TASK DESCRIPTION:
Reproduce the full listing that follows, matching it exactly.

MATERIALS PROVIDED:

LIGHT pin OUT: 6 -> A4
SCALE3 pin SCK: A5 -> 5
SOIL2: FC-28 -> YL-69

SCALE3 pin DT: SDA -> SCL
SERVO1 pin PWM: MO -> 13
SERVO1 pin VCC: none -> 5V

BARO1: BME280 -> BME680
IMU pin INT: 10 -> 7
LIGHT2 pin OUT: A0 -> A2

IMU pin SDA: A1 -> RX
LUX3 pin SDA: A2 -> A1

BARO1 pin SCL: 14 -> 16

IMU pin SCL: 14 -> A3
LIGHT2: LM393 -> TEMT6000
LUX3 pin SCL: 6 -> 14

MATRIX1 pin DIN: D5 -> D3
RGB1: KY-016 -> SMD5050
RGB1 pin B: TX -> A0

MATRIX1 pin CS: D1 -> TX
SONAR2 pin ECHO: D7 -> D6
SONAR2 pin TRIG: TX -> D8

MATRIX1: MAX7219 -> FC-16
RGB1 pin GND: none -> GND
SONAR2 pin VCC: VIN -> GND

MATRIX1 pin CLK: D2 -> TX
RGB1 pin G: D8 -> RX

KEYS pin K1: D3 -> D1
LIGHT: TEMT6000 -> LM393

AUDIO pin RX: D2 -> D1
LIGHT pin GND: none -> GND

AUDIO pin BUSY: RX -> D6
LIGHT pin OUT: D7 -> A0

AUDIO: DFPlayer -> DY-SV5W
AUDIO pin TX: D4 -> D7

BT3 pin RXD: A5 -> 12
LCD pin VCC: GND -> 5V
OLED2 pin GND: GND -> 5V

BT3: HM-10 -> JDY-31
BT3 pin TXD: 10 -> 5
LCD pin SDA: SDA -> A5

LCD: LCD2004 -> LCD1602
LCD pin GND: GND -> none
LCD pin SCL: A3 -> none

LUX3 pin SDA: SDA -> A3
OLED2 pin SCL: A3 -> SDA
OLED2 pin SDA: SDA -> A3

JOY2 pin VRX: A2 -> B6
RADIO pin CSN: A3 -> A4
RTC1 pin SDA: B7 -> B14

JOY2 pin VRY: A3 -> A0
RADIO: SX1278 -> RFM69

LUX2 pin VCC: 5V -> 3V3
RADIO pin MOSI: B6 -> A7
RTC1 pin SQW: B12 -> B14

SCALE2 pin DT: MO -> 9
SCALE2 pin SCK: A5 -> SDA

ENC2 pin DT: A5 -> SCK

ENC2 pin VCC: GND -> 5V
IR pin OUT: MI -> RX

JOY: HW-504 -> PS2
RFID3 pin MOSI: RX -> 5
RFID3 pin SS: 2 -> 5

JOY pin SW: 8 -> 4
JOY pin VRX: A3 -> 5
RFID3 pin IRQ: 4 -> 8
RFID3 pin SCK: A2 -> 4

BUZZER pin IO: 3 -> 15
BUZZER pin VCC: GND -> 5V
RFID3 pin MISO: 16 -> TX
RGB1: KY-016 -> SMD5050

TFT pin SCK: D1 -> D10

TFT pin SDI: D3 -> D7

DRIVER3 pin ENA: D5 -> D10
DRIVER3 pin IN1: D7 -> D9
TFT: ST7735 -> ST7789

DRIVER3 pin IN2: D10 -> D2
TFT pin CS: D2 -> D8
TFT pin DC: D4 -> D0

WRITTEN ANSWER:
LIGHT pin OUT: 6 -> A4
SCALE3 pin SCK: A5 -> 5
SOIL2: FC-28 -> YL-69

SCALE3 pin DT: SDA -> SCL
SERVO1 pin PWM: MO -> 13
SERVO1 pin VCC: none -> 5V

BARO1: BME280 -> BME680
IMU pin INT: 10 -> 7
LIGHT2 pin OUT: A0 -> A2

IMU pin SDA: A1 -> RX
LUX3 pin SDA: A2 -> A1

BARO1 pin SCL: 14 -> 16

IMU pin SCL: 14 -> A3
LIGHT2: LM393 -> TEMT6000
LUX3 pin SCL: 6 -> 14

MATRIX1 pin DIN: D5 -> D3
RGB1: KY-016 -> SMD5050
RGB1 pin B: TX -> A0

MATRIX1 pin CS: D1 -> TX
SONAR2 pin ECHO: D7 -> D6
SONAR2 pin TRIG: TX -> D8

MATRIX1: MAX7219 -> FC-16
RGB1 pin GND: none -> GND
SONAR2 pin VCC: VIN -> GND

MATRIX1 pin CLK: D2 -> TX
RGB1 pin G: D8 -> RX

KEYS pin K1: D3 -> D1
LIGHT: TEMT6000 -> LM393

AUDIO pin RX: D2 -> D1
LIGHT pin GND: none -> GND

AUDIO pin BUSY: RX -> D6
LIGHT pin OUT: D7 -> A0

AUDIO: DFPlayer -> DY-SV5W
AUDIO pin TX: D4 -> D7

BT3 pin RXD: A5 -> 12
LCD pin VCC: GND -> 5V
OLED2 pin GND: GND -> 5V

BT3: HM-10 -> JDY-31
BT3 pin TXD: 10 -> 5
LCD pin SDA: SDA -> A5

LCD: LCD2004 -> LCD1602
LCD pin GND: GND -> none
LCD pin SCL: A3 -> none

LUX3 pin SDA: SDA -> A3
OLED2 pin SCL: A3 -> SDA
OLED2 pin SDA: SDA -> A3

JOY2 pin VRX: A2 -> B6
RADIO pin CSN: A3 -> A4
RTC1 pin SDA: B7 -> B14

JOY2 pin VRY: A3 -> A0
RADIO: SX1278 -> RFM69

LUX2 pin VCC: 5V -> 3V3
RADIO pin MOSI: B6 -> A7
RTC1 pin SQW: B12 -> B14

SCALE2 pin DT: MO -> 9
SCALE2 pin SCK: A5 -> SDA

ENC2 pin DT: A5 -> SCK

ENC2 pin VCC: GND -> 5V
IR pin OUT: MI -> RX

JOY: HW-504 -> PS2
RFID3 pin MOSI: RX -> 5
RFID3 pin SS: 2 -> 5

JOY pin SW: 8 -> 4
JOY pin VRX: A3 -> 5
RFID3 pin IRQ: 4 -> 8
RFID3 pin SCK: A2 -> 4

BUZZER pin IO: 3 -> 15
BUZZER pin VCC: GND -> 5V
RFID3 pin MISO: 16 -> TX
RGB1: KY-016 -> SMD5050

TFT pin SCK: D1 -> D10

TFT pin SDI: D3 -> D7

DRIVER3 pin ENA: D5 -> D10
DRIVER3 pin IN1: D7 -> D9
TFT: ST7735 -> ST7789

DRIVER3 pin IN2: D10 -> D2
TFT pin CS: D2 -> D8
TFT pin DC: D4 -> D0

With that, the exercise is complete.